**** LISTED ENTRIES

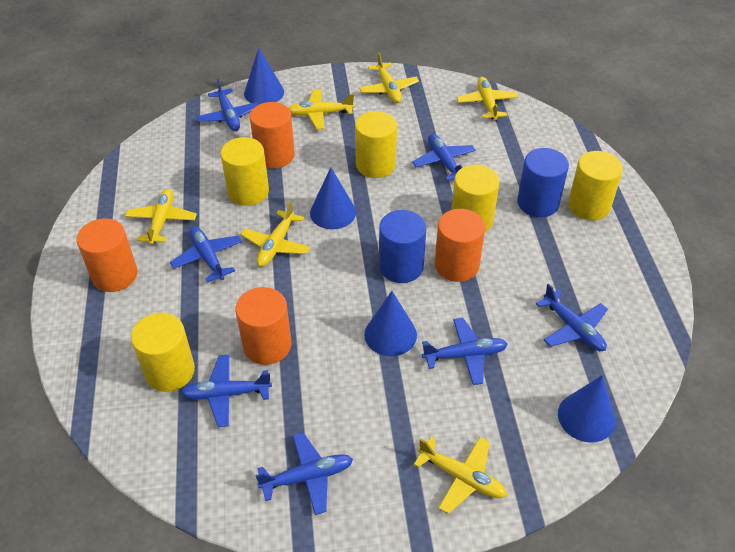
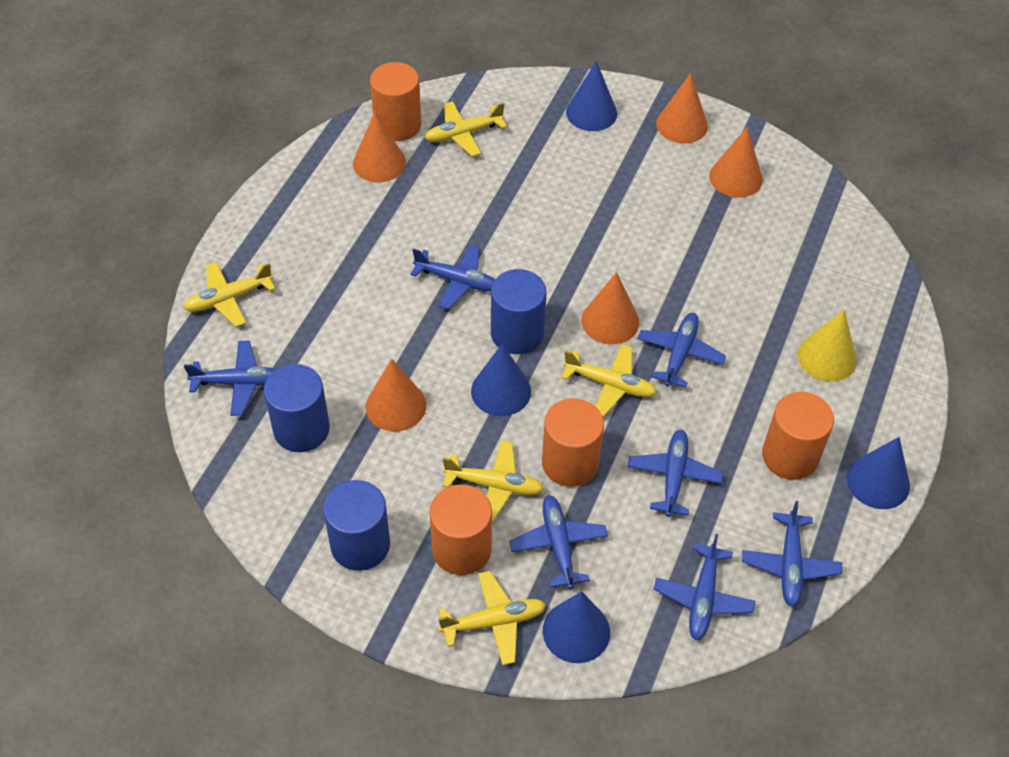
blue cylinder: 2 -> 3
orange cone: 0 -> 5
yellow cone: 0 -> 1
yellow cylinder: 5 -> 0
yellow plane: 6 -> 5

********

# [EXERCISE DESCRIPTION]
Write out all the entries exactly, except for the pictures.

# [TASK ANSWER]
blue cylinder: 2 -> 3
orange cone: 0 -> 5
yellow cone: 0 -> 1
yellow cylinder: 5 -> 0
yellow plane: 6 -> 5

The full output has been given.